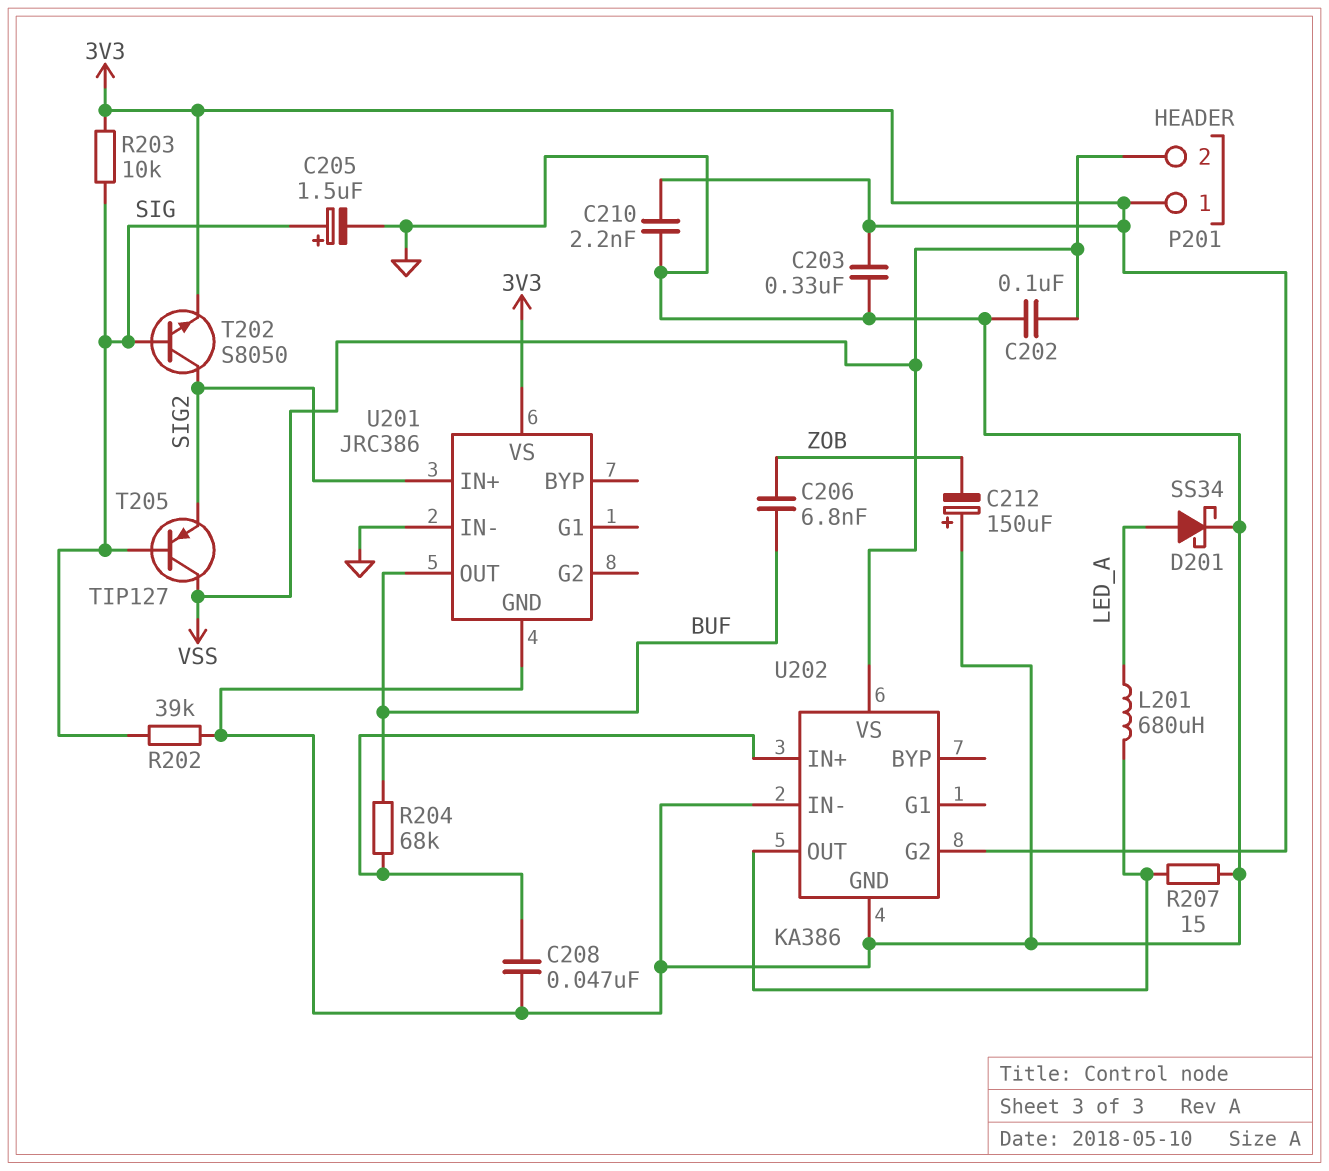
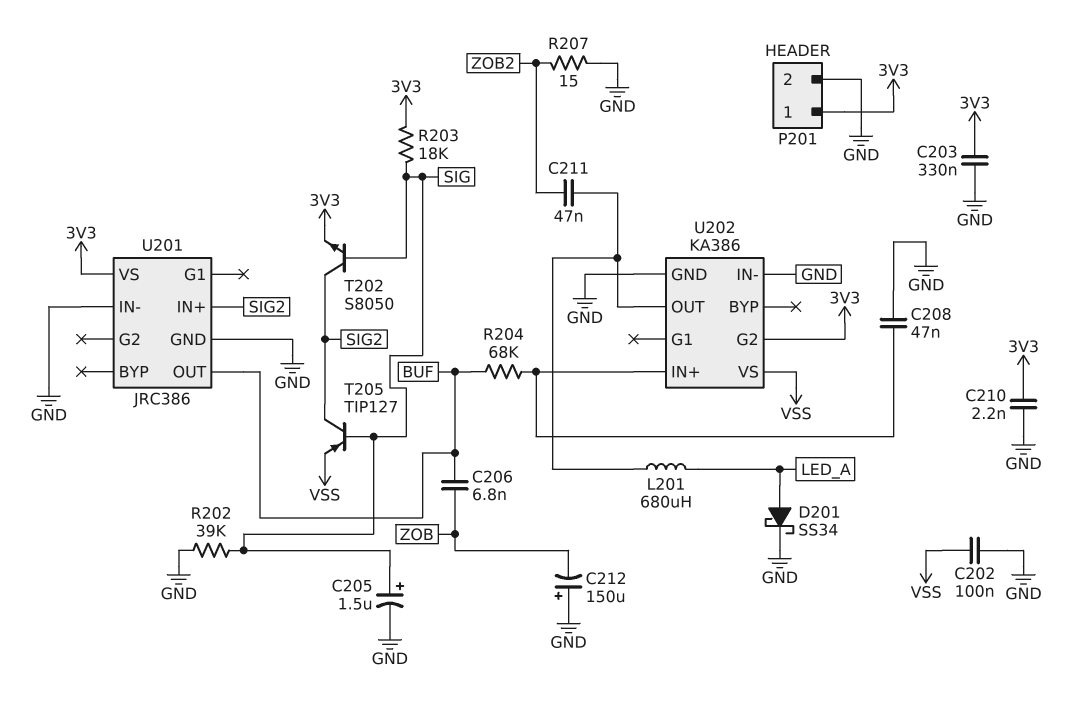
C211: none -> 47nF (U202/OUT, ZOB2)
P201 pin 2: VSS -> GND
R203: 10k (3V3, SIG) -> 18k (3V3, SIG)
R207: 15 (GND, U202/OUT) -> 15 (GND, ZOB2)
T205: PNP TIP127 (B SIG, C VSS, E SIG2) -> PNP TIP127 (B SIG, C SIG2, E VSS)

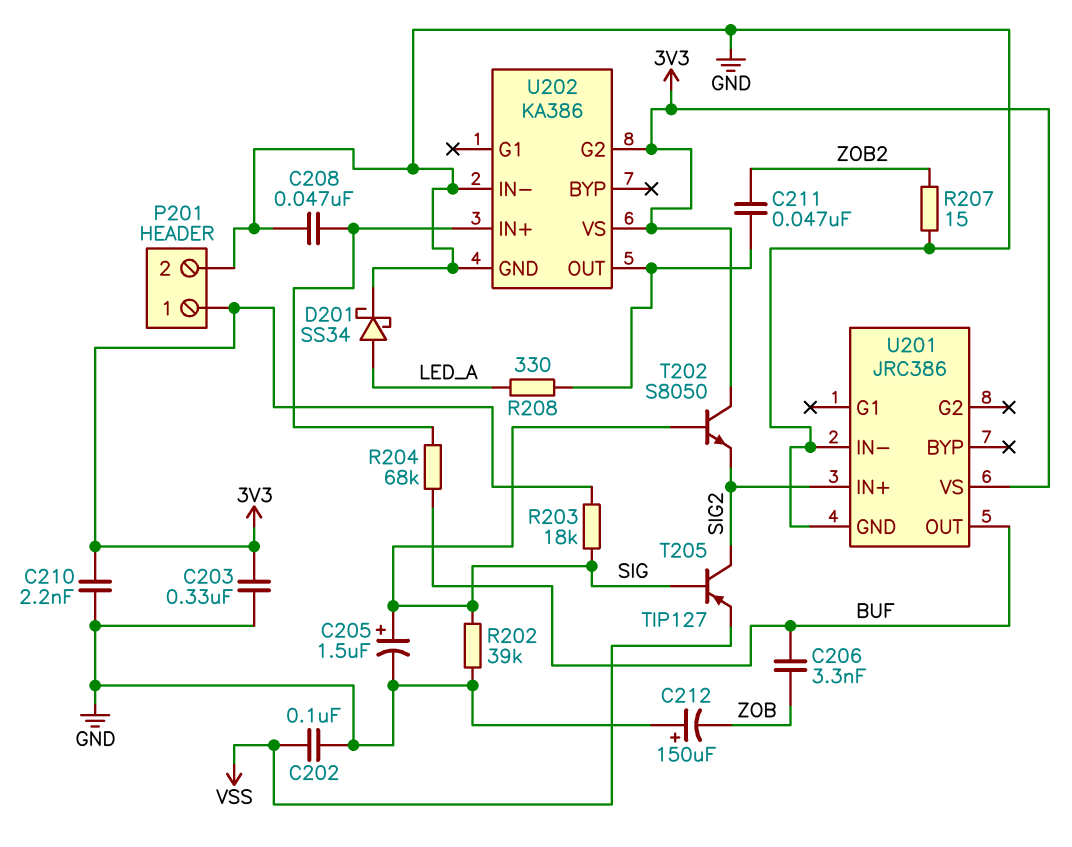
C206: 6.8nF (BUF, ZOB) -> 3.3nF (BUF, ZOB)
L201: 680uH (LED_A, U202/OUT) -> none
R208: none -> 330 (LED_A, U202/OUT)
T202: NPN S8050 (B SIG, C SIG2, E 3V3) -> NPN S8050 (B SIG, C 3V3, E SIG2)
U202 pin VS: VSS -> 3V3

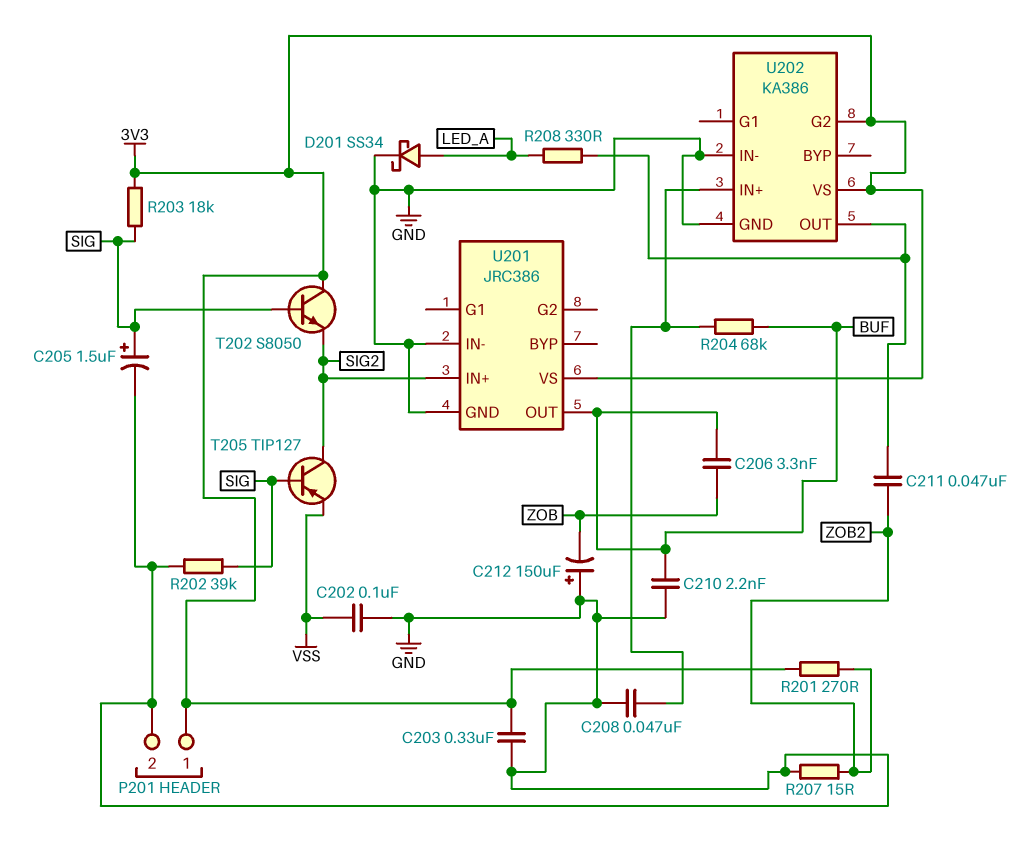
C210: 2.2nF (3V3, GND) -> 2.2nF (BUF, GND)
R201: none -> 270 (3V3, ZOB2)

▶ [DESCRIPTION OF THE TASK]: Would you state how many lines in the listing above contain the word "none"? Reply with the number and no other words.

▶ [PROBLEM SOLUTION]: 4